- **ASSIGNMENT**
Please copy the data below exactly; none of the pictures in it belong in the copy.
DATA EXTRACT START
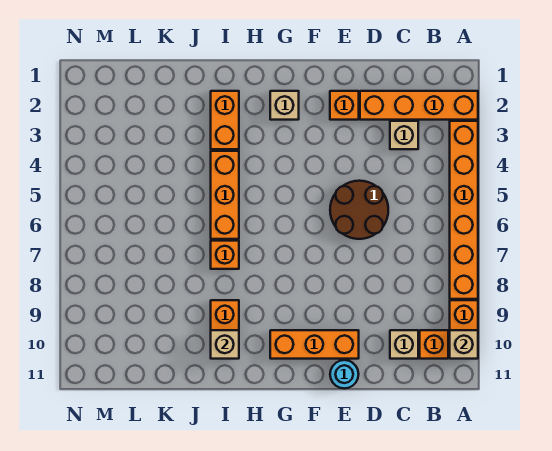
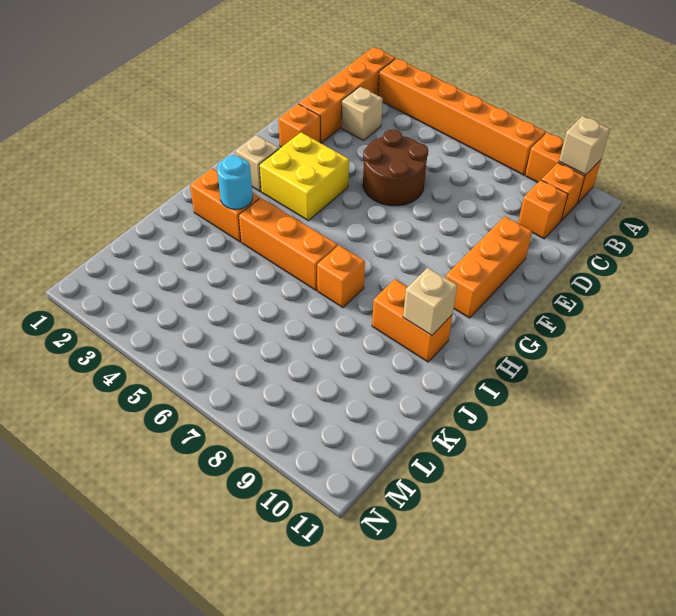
tan brick C10 level 1 -> orange brick C10 level 1
cyan round brick E11 level 1 -> cyan round brick I3 level 2
none -> yellow brick F3:G4 level 1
DATA EXTRACT END
- **RESULT FOR THIS TASK**
tan brick C10 level 1 -> orange brick C10 level 1
cyan round brick E11 level 1 -> cyan round brick I3 level 2
none -> yellow brick F3:G4 level 1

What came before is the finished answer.